[Before-and-after change records]
....

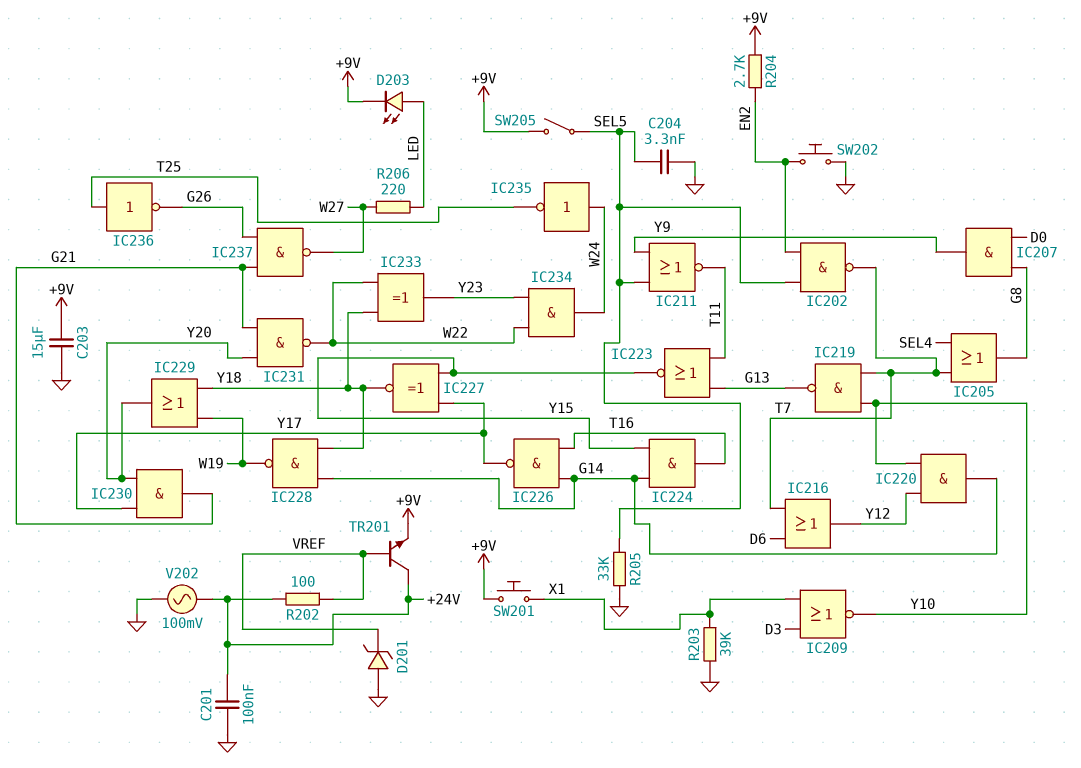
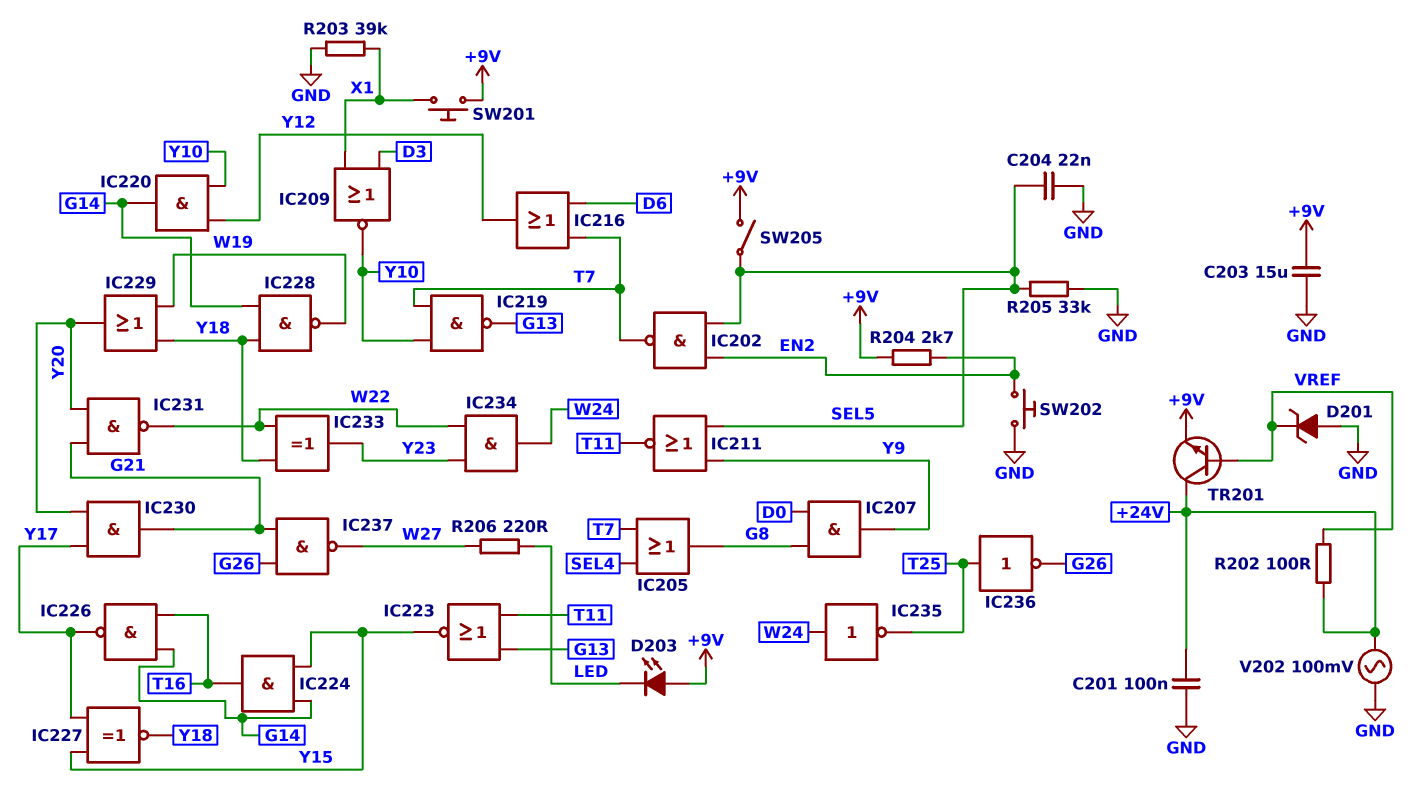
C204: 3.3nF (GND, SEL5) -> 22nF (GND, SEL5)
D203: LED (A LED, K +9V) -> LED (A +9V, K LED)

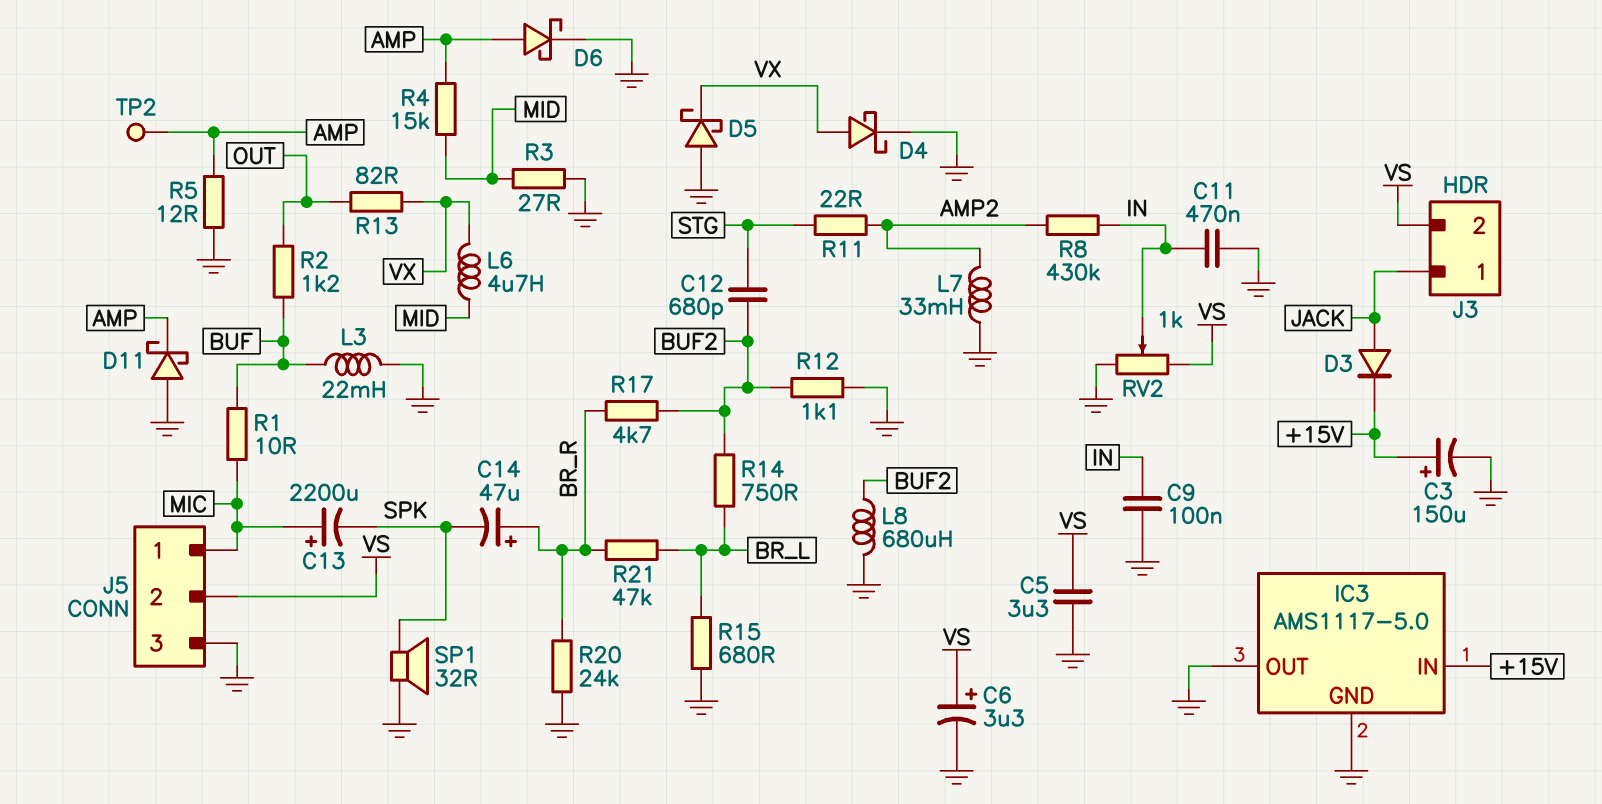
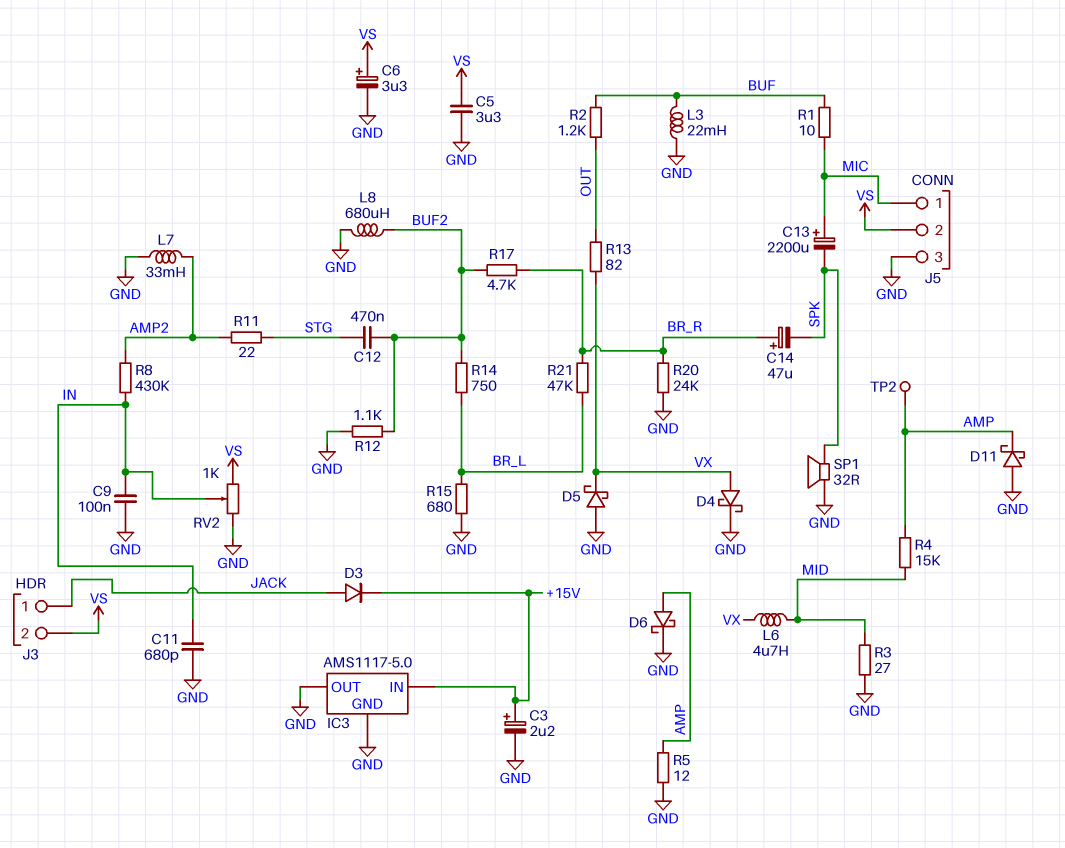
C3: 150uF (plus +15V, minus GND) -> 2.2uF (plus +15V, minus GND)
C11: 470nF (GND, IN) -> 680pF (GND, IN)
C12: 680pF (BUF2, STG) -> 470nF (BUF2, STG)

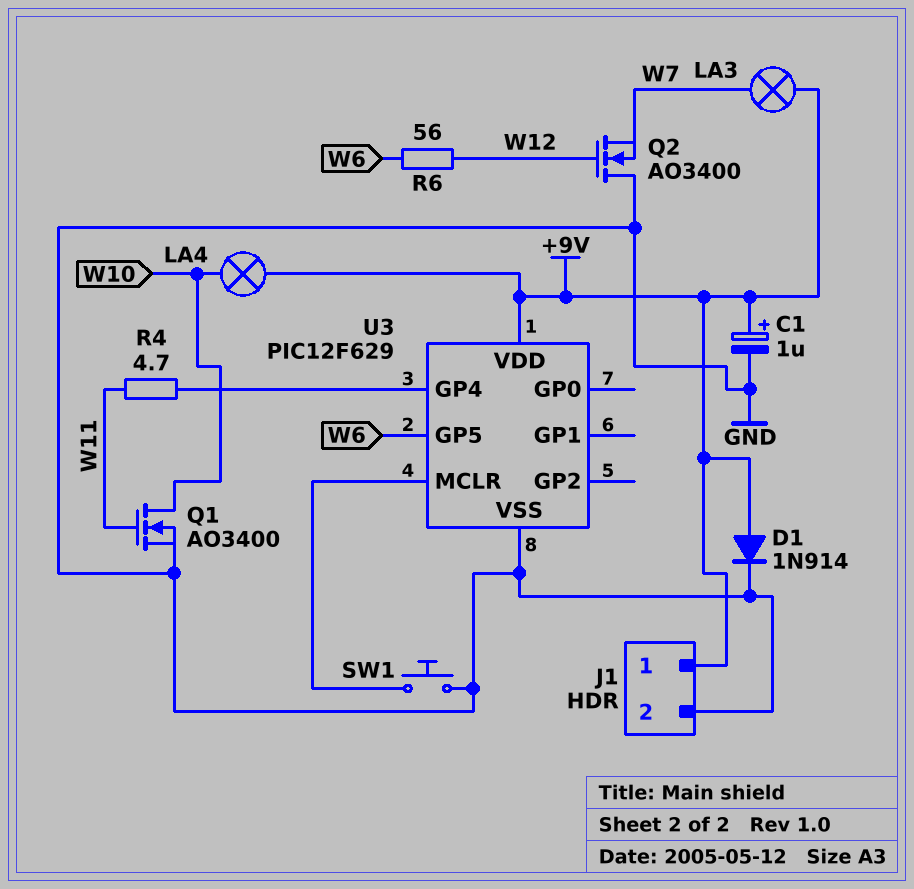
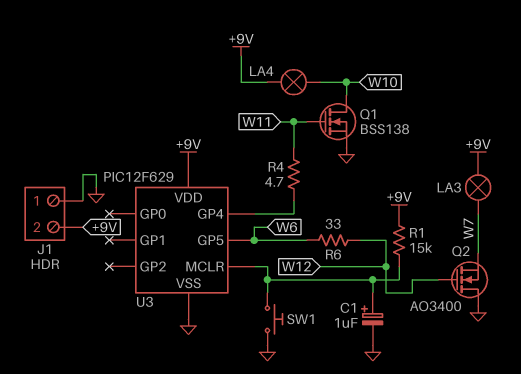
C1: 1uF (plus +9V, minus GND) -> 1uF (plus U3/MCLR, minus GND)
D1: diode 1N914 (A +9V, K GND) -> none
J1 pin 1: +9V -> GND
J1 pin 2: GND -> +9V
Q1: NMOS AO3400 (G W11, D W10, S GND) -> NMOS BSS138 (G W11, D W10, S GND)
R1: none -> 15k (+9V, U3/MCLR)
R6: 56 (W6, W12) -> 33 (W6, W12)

....

TASK BRIEF:
Give the entries above again word for word, without the pictures.

SOLVED EXERCISE:
C204: 3.3nF (GND, SEL5) -> 22nF (GND, SEL5)
D203: LED (A LED, K +9V) -> LED (A +9V, K LED)

C3: 150uF (plus +15V, minus GND) -> 2.2uF (plus +15V, minus GND)
C11: 470nF (GND, IN) -> 680pF (GND, IN)
C12: 680pF (BUF2, STG) -> 470nF (BUF2, STG)

C1: 1uF (plus +9V, minus GND) -> 1uF (plus U3/MCLR, minus GND)
D1: diode 1N914 (A +9V, K GND) -> none
J1 pin 1: +9V -> GND
J1 pin 2: GND -> +9V
Q1: NMOS AO3400 (G W11, D W10, S GND) -> NMOS BSS138 (G W11, D W10, S GND)
R1: none -> 15k (+9V, U3/MCLR)
R6: 56 (W6, W12) -> 33 (W6, W12)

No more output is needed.